Dataset excerpts:
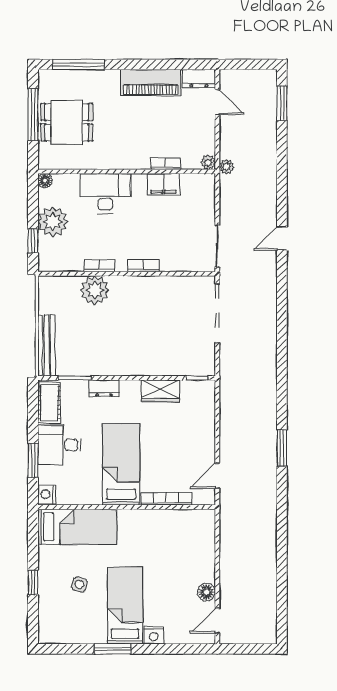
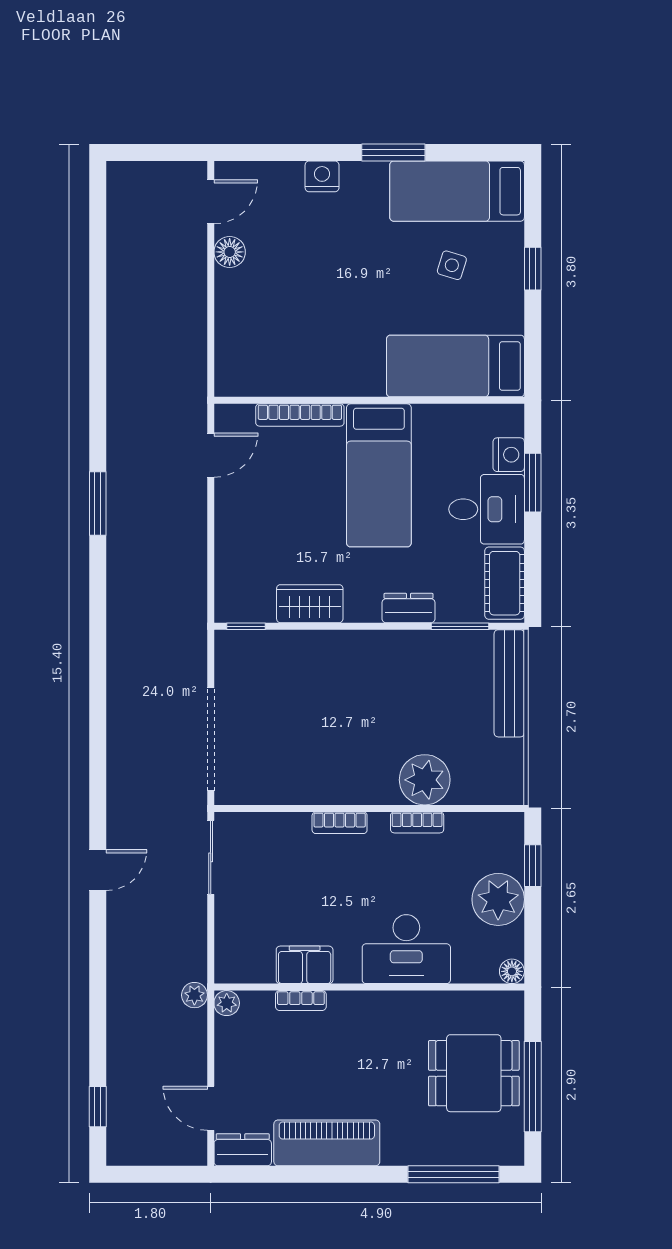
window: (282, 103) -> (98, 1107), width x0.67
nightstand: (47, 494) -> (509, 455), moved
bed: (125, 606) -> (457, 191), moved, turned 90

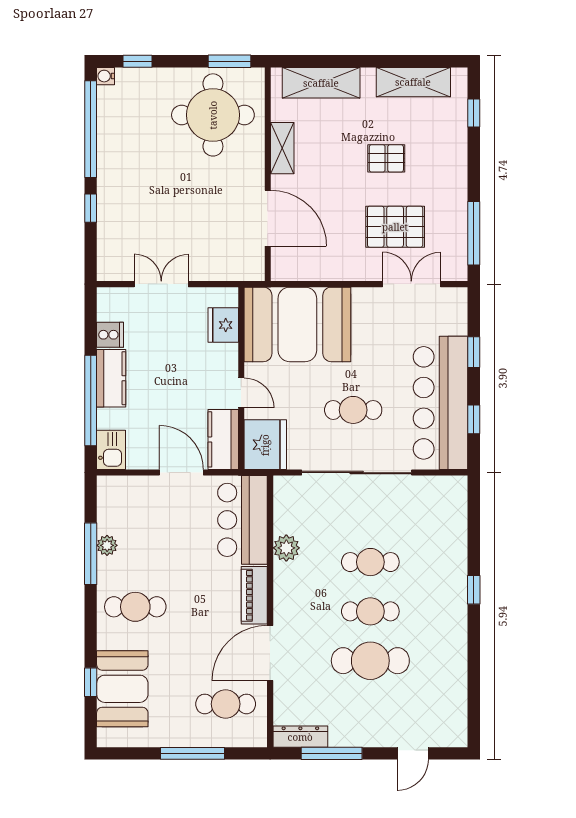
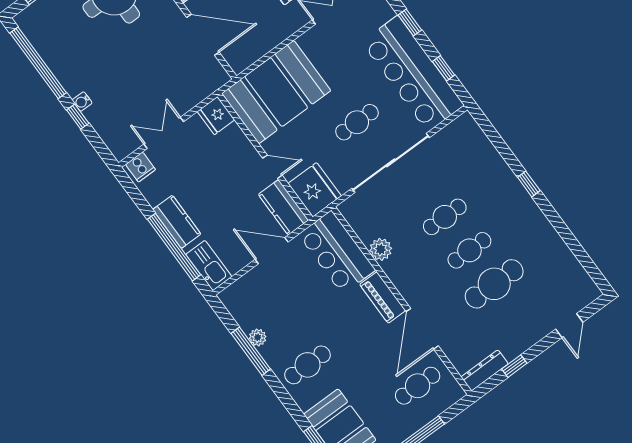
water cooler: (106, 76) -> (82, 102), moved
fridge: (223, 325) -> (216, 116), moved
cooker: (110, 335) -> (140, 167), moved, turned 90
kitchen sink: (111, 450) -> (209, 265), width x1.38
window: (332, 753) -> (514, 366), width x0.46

Activity: When you reach a picture in the records above, pass over it and transcribe the rest exactly.

Expected answer:
window: (282, 103) -> (98, 1107), width x0.67
nightstand: (47, 494) -> (509, 455), moved
bed: (125, 606) -> (457, 191), moved, turned 90

water cooler: (106, 76) -> (82, 102), moved
fridge: (223, 325) -> (216, 116), moved
cooker: (110, 335) -> (140, 167), moved, turned 90
kitchen sink: (111, 450) -> (209, 265), width x1.38
window: (332, 753) -> (514, 366), width x0.46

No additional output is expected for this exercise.